#### AIM OF THE EXERCISE
Reproduce the data below word for word.

#### EXTRACTED DATA
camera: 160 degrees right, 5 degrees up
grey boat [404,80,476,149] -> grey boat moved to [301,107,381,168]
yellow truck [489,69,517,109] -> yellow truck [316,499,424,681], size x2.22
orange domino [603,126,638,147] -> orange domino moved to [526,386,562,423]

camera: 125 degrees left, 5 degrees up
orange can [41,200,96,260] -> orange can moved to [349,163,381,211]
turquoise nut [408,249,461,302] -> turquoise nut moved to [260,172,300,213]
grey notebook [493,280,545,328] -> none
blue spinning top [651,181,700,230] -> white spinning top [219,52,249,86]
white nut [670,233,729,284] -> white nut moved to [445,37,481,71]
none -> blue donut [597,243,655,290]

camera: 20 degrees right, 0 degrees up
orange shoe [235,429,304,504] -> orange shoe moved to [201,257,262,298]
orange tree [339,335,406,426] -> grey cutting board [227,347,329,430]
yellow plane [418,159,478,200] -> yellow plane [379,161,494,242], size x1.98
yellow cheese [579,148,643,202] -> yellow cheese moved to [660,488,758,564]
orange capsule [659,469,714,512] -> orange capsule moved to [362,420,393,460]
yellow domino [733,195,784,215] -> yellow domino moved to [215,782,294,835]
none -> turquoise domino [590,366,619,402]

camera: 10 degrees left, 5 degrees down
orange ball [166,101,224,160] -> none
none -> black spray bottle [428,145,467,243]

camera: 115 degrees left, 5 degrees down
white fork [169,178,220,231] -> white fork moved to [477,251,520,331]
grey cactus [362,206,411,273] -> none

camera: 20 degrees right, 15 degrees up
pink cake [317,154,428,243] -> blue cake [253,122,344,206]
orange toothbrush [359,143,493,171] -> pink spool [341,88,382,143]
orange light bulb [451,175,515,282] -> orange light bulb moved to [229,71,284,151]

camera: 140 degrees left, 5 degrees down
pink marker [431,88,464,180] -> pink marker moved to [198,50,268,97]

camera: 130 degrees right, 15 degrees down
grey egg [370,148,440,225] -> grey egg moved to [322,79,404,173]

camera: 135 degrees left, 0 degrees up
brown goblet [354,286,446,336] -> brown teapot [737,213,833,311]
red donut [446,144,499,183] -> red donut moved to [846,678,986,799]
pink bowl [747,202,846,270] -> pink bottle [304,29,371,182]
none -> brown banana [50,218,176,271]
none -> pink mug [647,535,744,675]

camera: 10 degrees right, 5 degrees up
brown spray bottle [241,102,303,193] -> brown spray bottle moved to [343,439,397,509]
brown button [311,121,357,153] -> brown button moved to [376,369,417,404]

#### ANSWER BOX
camera: 160 degrees right, 5 degrees up
grey boat [404,80,476,149] -> grey boat moved to [301,107,381,168]
yellow truck [489,69,517,109] -> yellow truck [316,499,424,681], size x2.22
orange domino [603,126,638,147] -> orange domino moved to [526,386,562,423]

camera: 125 degrees left, 5 degrees up
orange can [41,200,96,260] -> orange can moved to [349,163,381,211]
turquoise nut [408,249,461,302] -> turquoise nut moved to [260,172,300,213]
grey notebook [493,280,545,328] -> none
blue spinning top [651,181,700,230] -> white spinning top [219,52,249,86]
white nut [670,233,729,284] -> white nut moved to [445,37,481,71]
none -> blue donut [597,243,655,290]

camera: 20 degrees right, 0 degrees up
orange shoe [235,429,304,504] -> orange shoe moved to [201,257,262,298]
orange tree [339,335,406,426] -> grey cutting board [227,347,329,430]
yellow plane [418,159,478,200] -> yellow plane [379,161,494,242], size x1.98
yellow cheese [579,148,643,202] -> yellow cheese moved to [660,488,758,564]
orange capsule [659,469,714,512] -> orange capsule moved to [362,420,393,460]
yellow domino [733,195,784,215] -> yellow domino moved to [215,782,294,835]
none -> turquoise domino [590,366,619,402]

camera: 10 degrees left, 5 degrees down
orange ball [166,101,224,160] -> none
none -> black spray bottle [428,145,467,243]

camera: 115 degrees left, 5 degrees down
white fork [169,178,220,231] -> white fork moved to [477,251,520,331]
grey cactus [362,206,411,273] -> none

camera: 20 degrees right, 15 degrees up
pink cake [317,154,428,243] -> blue cake [253,122,344,206]
orange toothbrush [359,143,493,171] -> pink spool [341,88,382,143]
orange light bulb [451,175,515,282] -> orange light bulb moved to [229,71,284,151]

camera: 140 degrees left, 5 degrees down
pink marker [431,88,464,180] -> pink marker moved to [198,50,268,97]

camera: 130 degrees right, 15 degrees down
grey egg [370,148,440,225] -> grey egg moved to [322,79,404,173]

camera: 135 degrees left, 0 degrees up
brown goblet [354,286,446,336] -> brown teapot [737,213,833,311]
red donut [446,144,499,183] -> red donut moved to [846,678,986,799]
pink bowl [747,202,846,270] -> pink bottle [304,29,371,182]
none -> brown banana [50,218,176,271]
none -> pink mug [647,535,744,675]

camera: 10 degrees right, 5 degrees up
brown spray bottle [241,102,303,193] -> brown spray bottle moved to [343,439,397,509]
brown button [311,121,357,153] -> brown button moved to [376,369,417,404]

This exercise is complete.